> INPUT DATA:
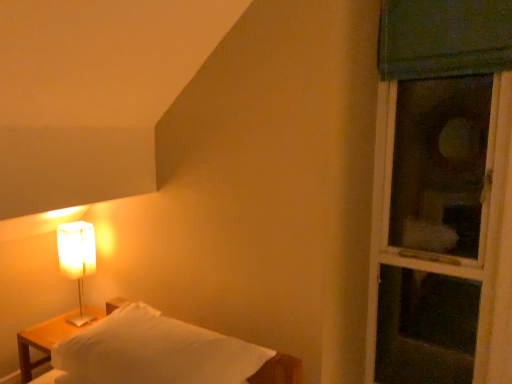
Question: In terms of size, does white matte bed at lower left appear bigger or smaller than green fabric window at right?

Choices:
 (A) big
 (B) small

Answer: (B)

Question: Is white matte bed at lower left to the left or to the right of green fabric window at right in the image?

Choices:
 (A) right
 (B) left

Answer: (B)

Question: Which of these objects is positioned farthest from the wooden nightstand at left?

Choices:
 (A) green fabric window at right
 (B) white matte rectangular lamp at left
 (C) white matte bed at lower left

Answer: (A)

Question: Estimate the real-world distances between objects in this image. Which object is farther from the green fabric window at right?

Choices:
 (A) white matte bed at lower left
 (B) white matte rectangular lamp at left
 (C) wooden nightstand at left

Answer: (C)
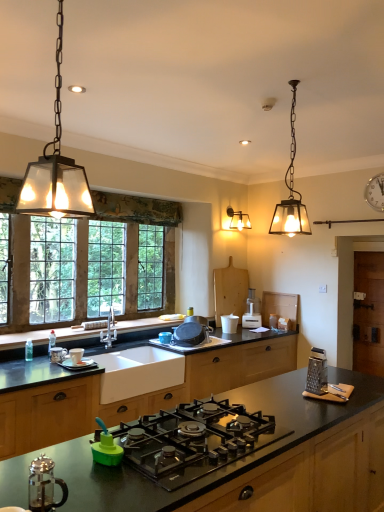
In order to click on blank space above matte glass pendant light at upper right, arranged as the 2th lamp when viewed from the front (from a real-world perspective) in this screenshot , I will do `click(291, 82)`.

> BRIEF:
How many lines of the records above contain the string "nightstand", matching case exactly? Reply with the number only.

> SOLUTION TO THE EXERCISE:
2